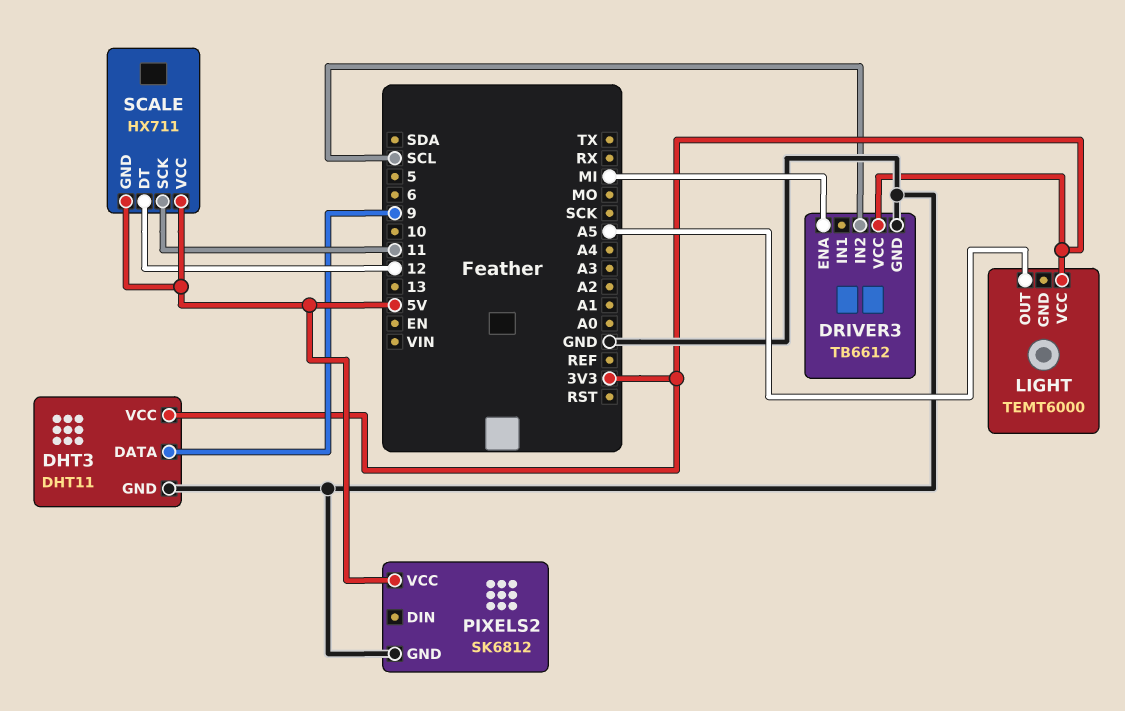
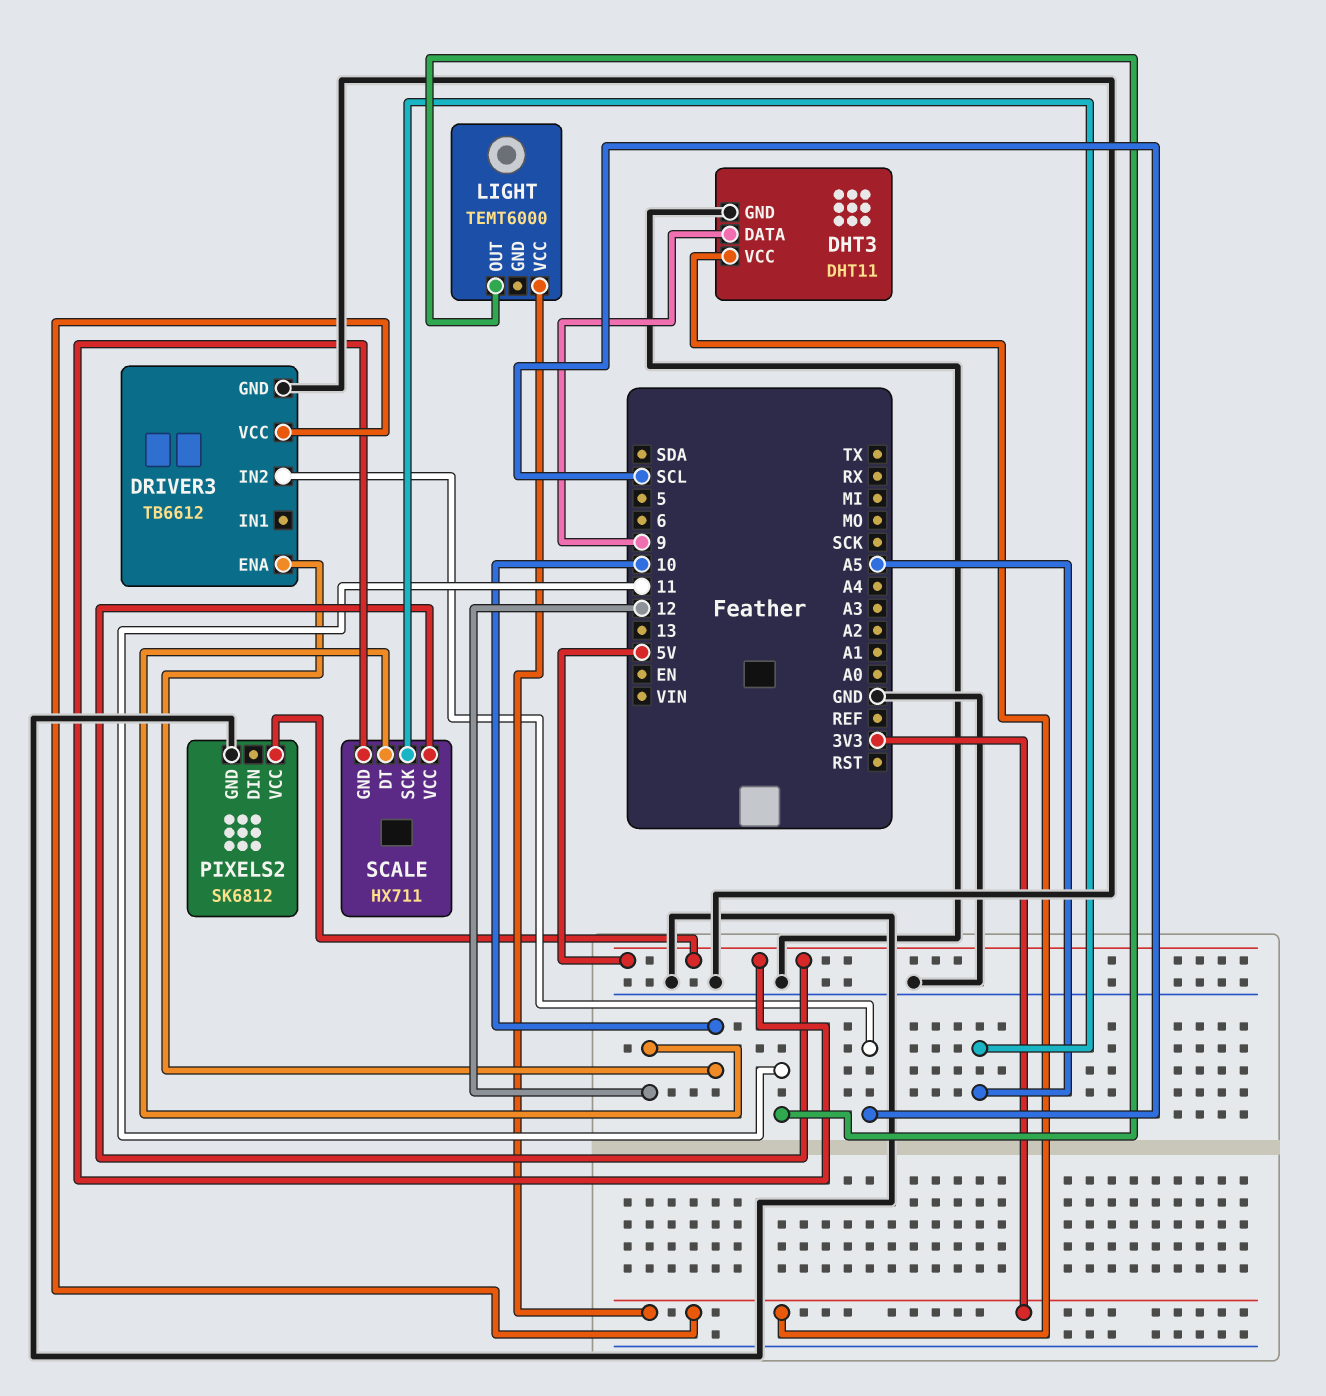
DRIVER3 pin ENA: MI -> 10
LIGHT pin OUT: A5 -> 11
SCALE pin SCK: 11 -> A5

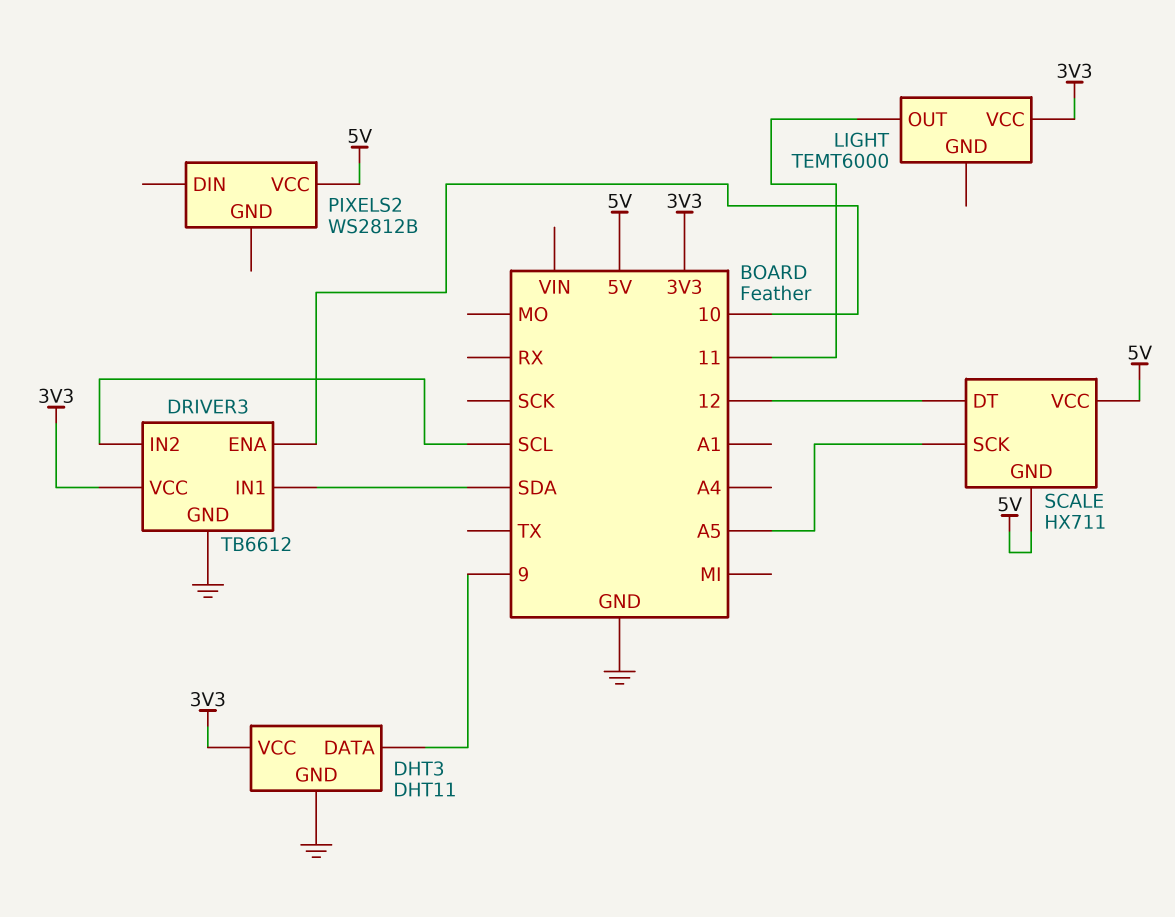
DRIVER3 pin IN1: none -> SDA
PIXELS2: SK6812 -> WS2812B
PIXELS2 pin GND: GND -> none

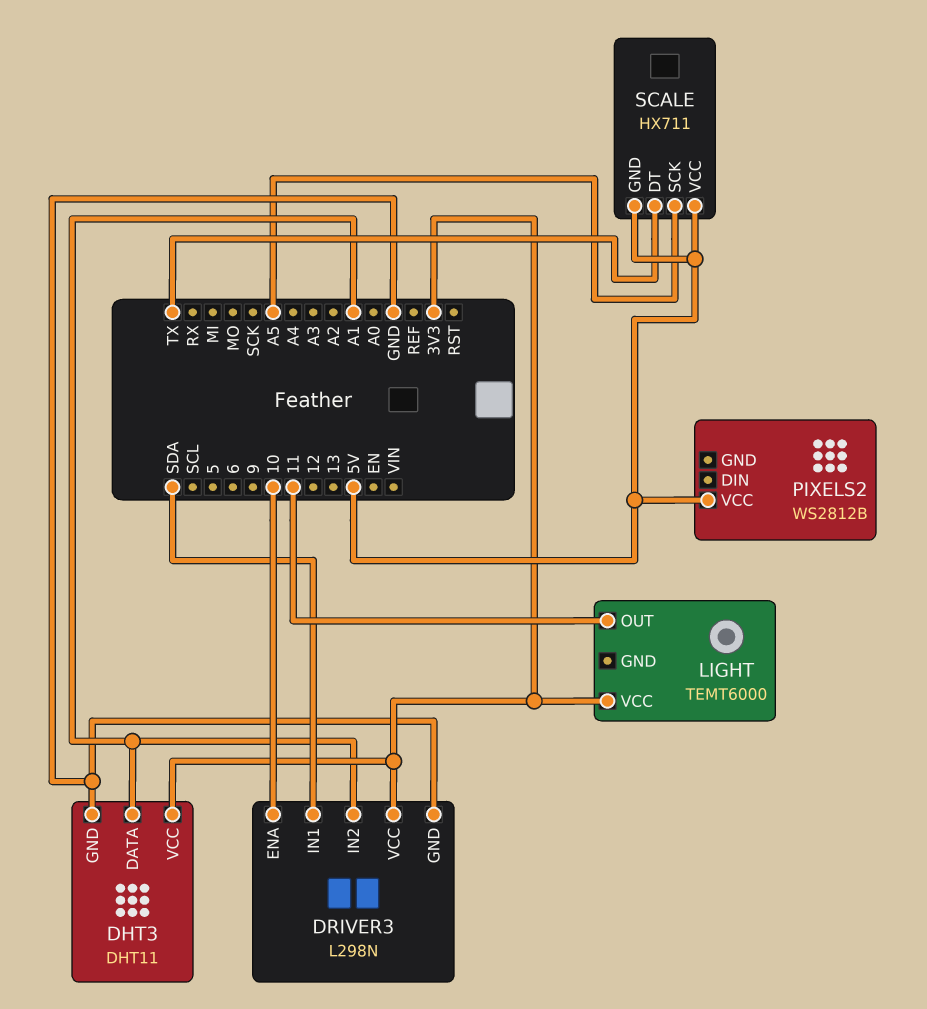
DHT3 pin DATA: 9 -> A1
DRIVER3: TB6612 -> L298N
DRIVER3 pin IN2: SCL -> A1
SCALE pin DT: 12 -> TX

• _Task_:
Begin at the line containing "PIXELS2: SK6812 -> WS2812B" and stop at the last line of the data. Repeat only those lines, exactly, and leave out the pictures.

• _Task response_:
PIXELS2: SK6812 -> WS2812B
PIXELS2 pin GND: GND -> none

DHT3 pin DATA: 9 -> A1
DRIVER3: TB6612 -> L298N
DRIVER3 pin IN2: SCL -> A1
SCALE pin DT: 12 -> TX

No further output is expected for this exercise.